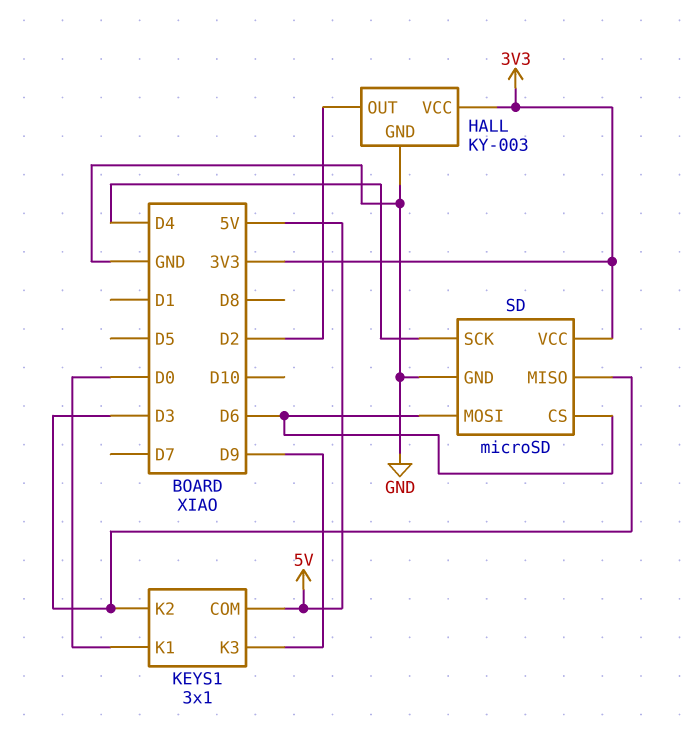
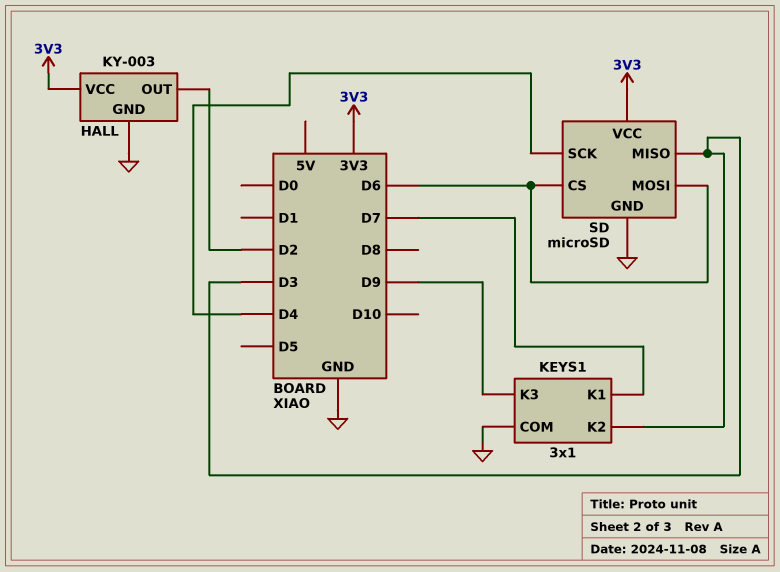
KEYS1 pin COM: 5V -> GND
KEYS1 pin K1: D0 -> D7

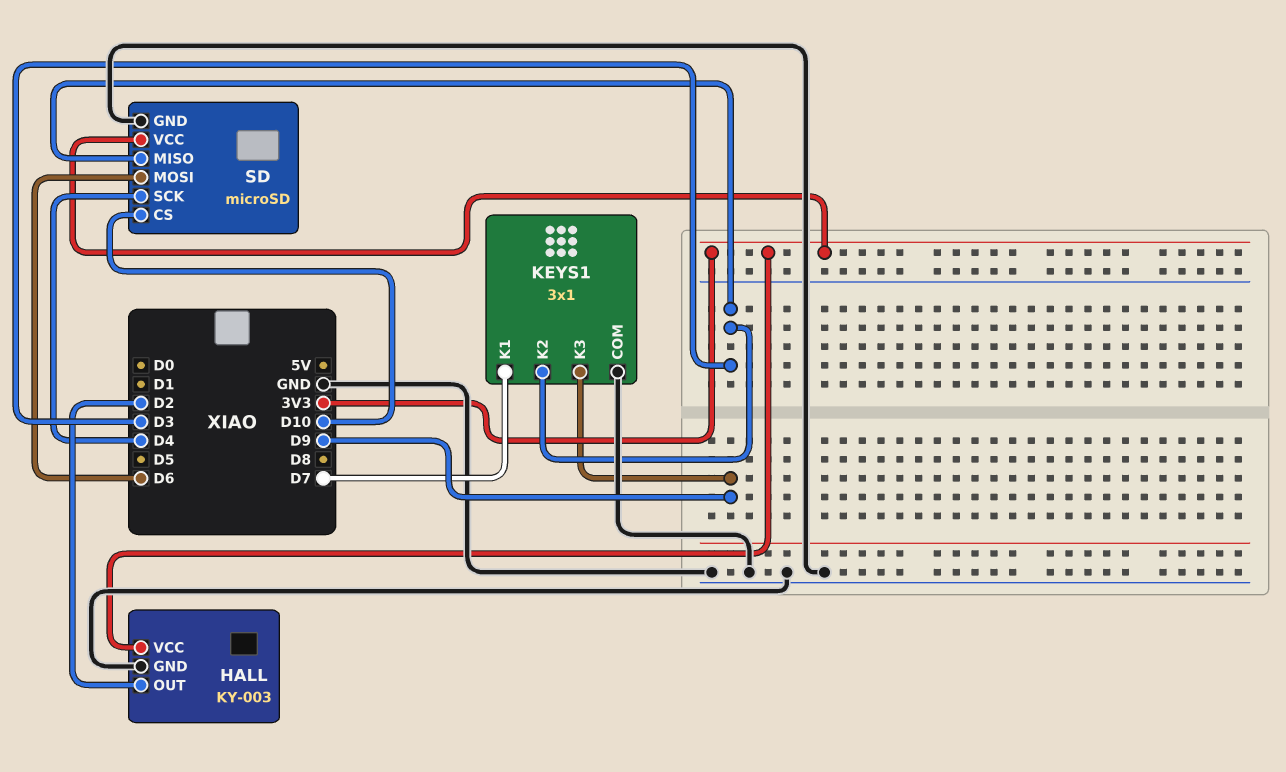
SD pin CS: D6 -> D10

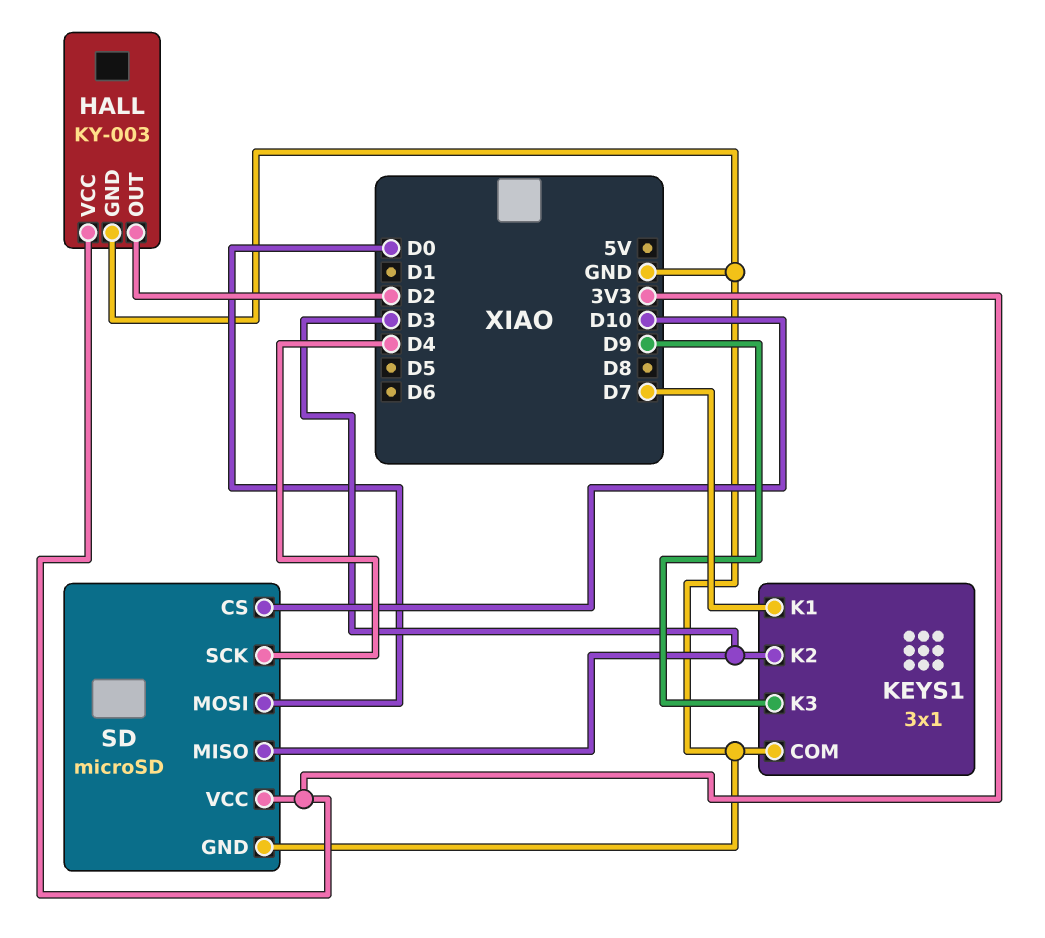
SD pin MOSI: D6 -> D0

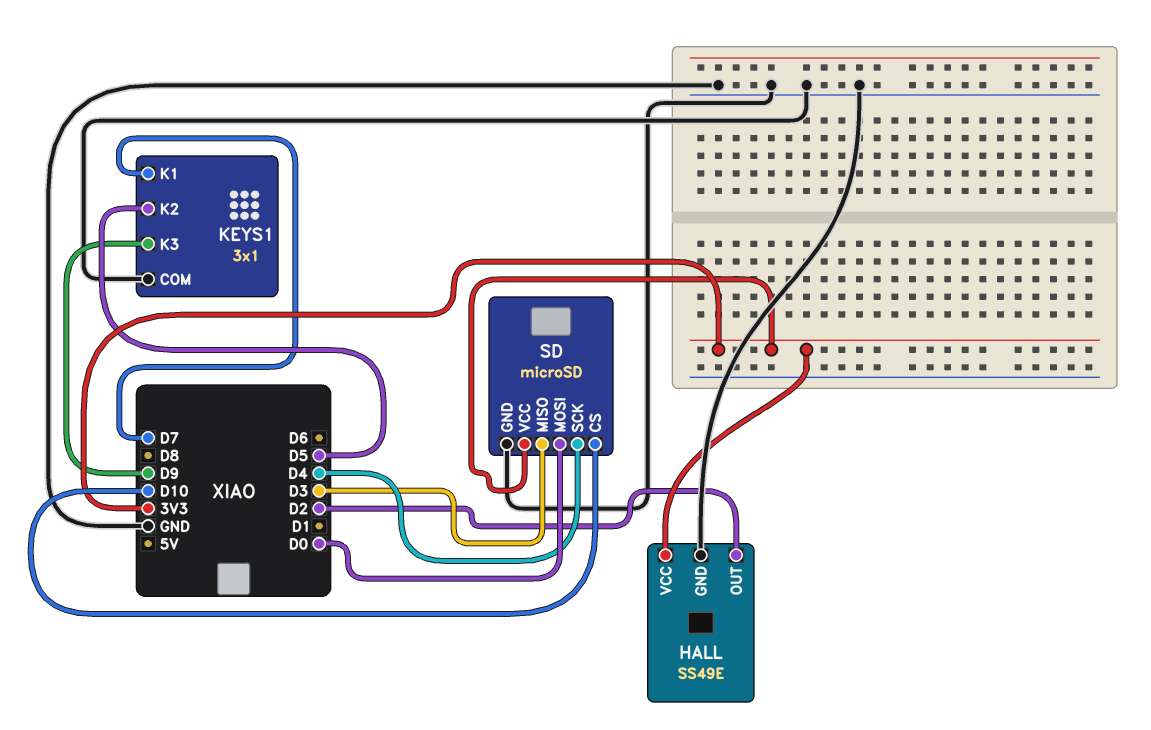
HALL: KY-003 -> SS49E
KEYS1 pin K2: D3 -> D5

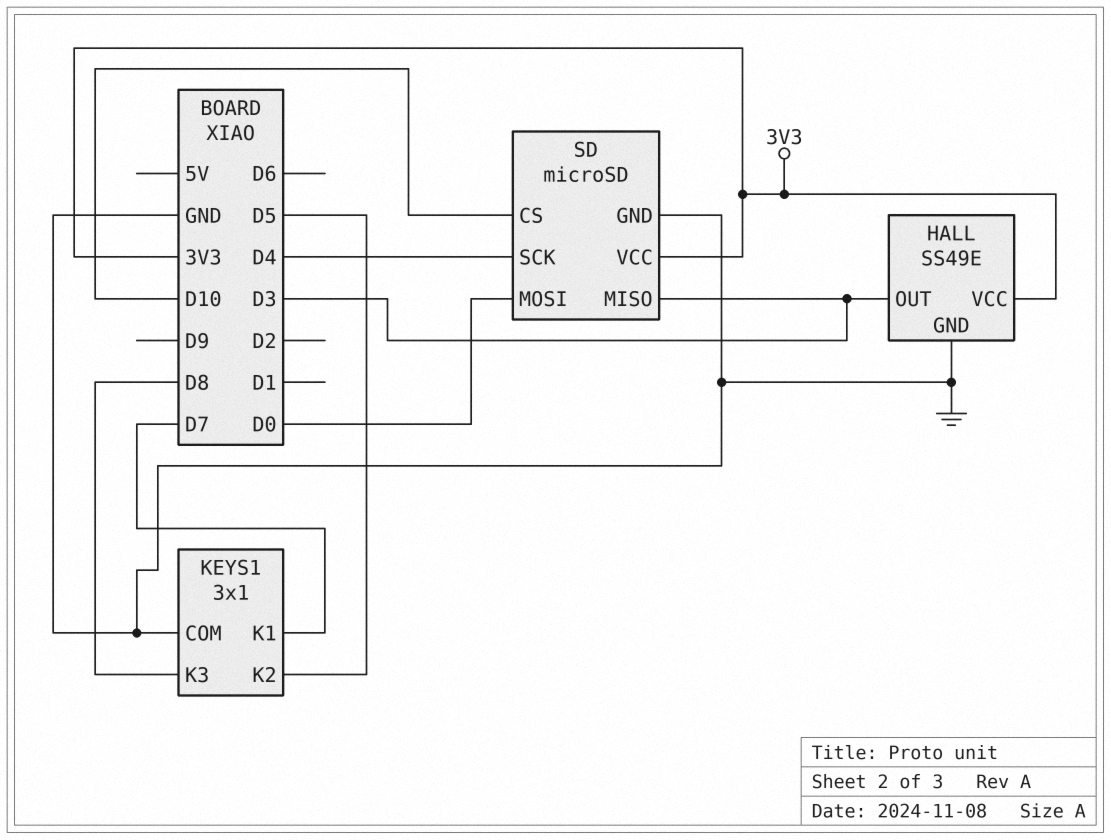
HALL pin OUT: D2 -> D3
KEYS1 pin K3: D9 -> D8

·····

§ **Work to complete**: Begin at the line containing "SD pin MOSI: D6 -> D0" and write out every line to the end of the data exactly. Skip the pictures.

§ **Answer space**:
SD pin MOSI: D6 -> D0

HALL: KY-003 -> SS49E
KEYS1 pin K2: D3 -> D5

HALL pin OUT: D2 -> D3
KEYS1 pin K3: D9 -> D8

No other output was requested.